# About this task
In the data below, find the line containing "yellow triangle: (46, 127)"; transcribe it and each line after it exactly, through the last, skipping pictures.

━━━ Provided entries ━━━

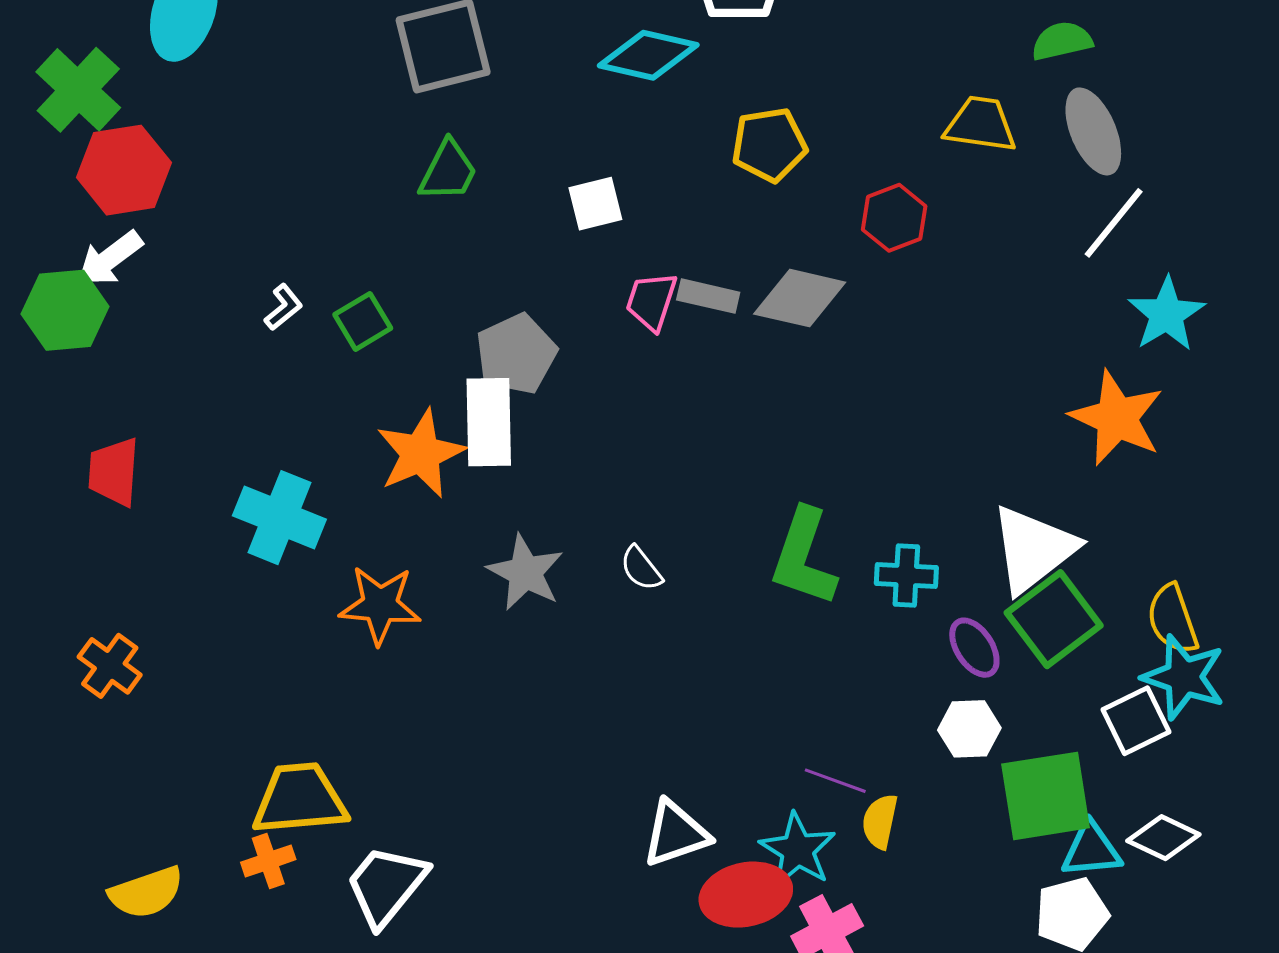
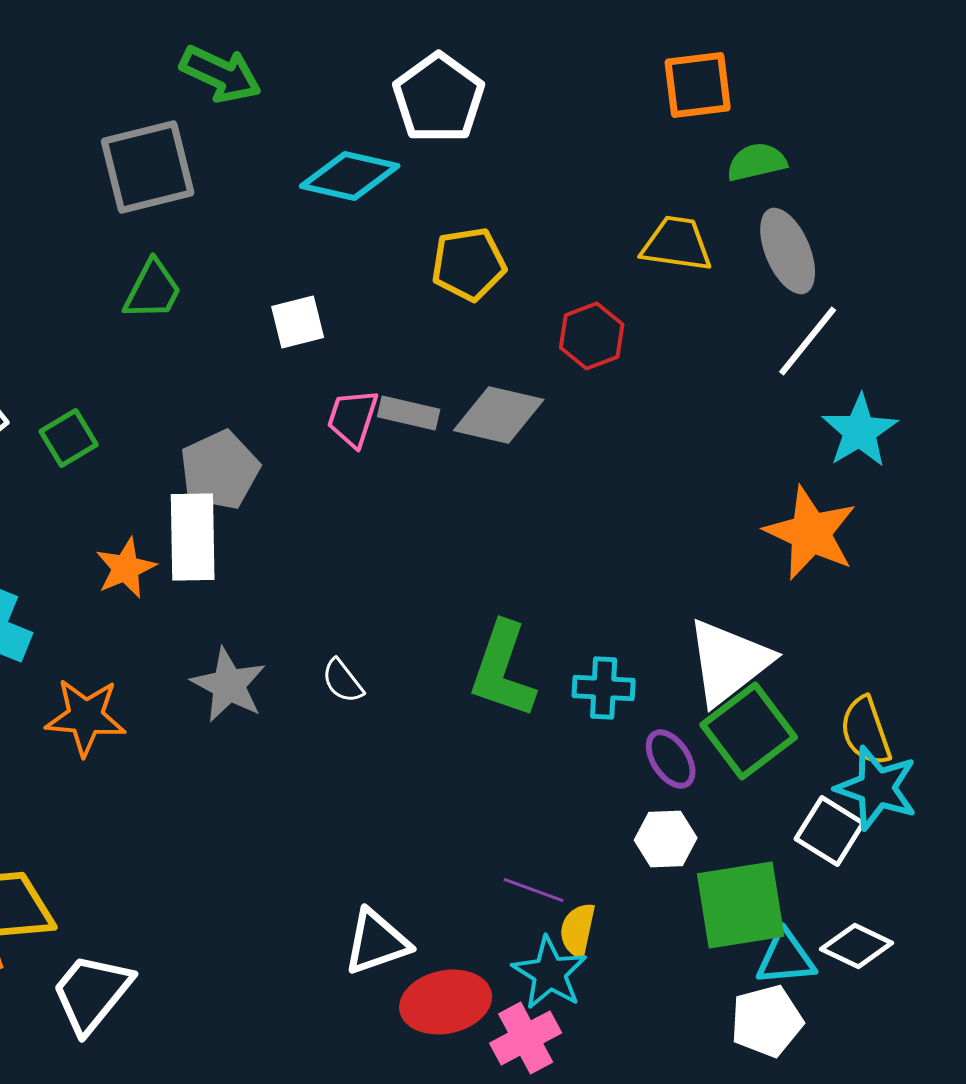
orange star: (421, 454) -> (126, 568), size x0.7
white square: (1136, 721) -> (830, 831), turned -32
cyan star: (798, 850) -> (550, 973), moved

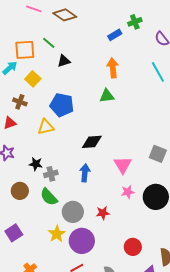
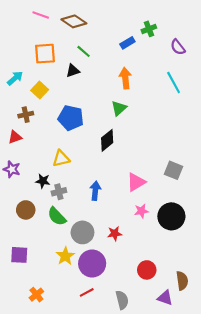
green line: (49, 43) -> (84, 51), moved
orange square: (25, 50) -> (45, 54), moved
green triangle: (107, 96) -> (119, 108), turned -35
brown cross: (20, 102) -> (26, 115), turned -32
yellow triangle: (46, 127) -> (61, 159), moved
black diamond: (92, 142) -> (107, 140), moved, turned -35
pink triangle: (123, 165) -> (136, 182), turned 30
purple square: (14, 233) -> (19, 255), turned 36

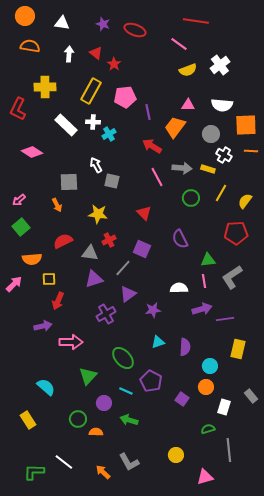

━━━

# Solved exercise
yellow triangle: (46, 127) -> (61, 159), moved
black diamond: (92, 142) -> (107, 140), moved, turned -35
pink triangle: (123, 165) -> (136, 182), turned 30
purple square: (14, 233) -> (19, 255), turned 36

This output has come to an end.